**WORK TO BE COMPLETED**
Give back exactly the line containing "pink brick C1:E1" together with all the lines after it, ending at the final line below.
+++ MATERIAL PROVIDED +++
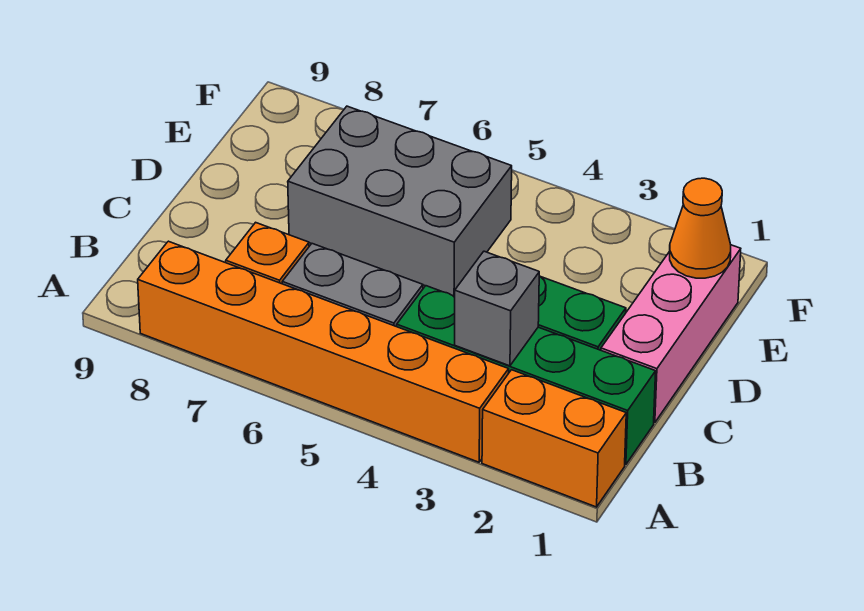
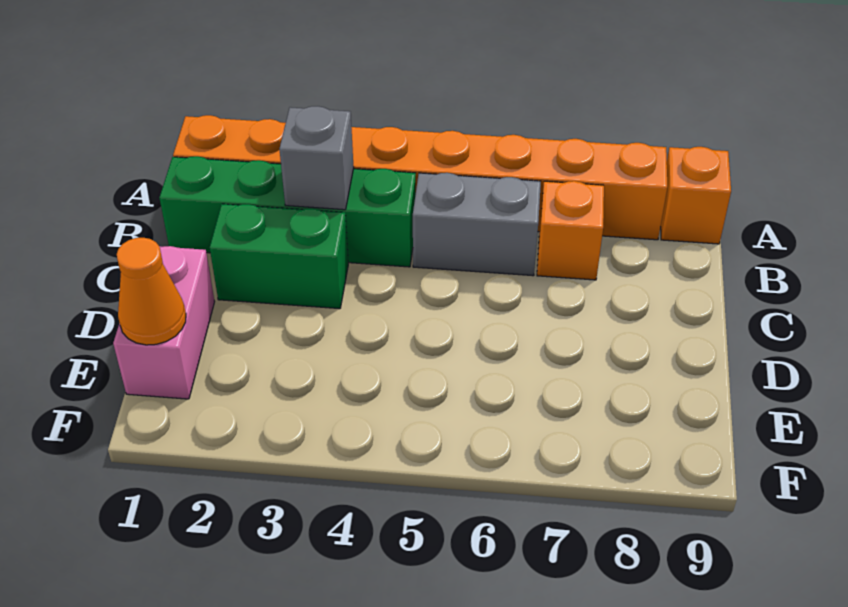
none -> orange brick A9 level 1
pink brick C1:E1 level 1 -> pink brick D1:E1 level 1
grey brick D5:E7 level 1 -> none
+++
**TASK RESPONSE**
pink brick C1:E1 level 1 -> pink brick D1:E1 level 1
grey brick D5:E7 level 1 -> none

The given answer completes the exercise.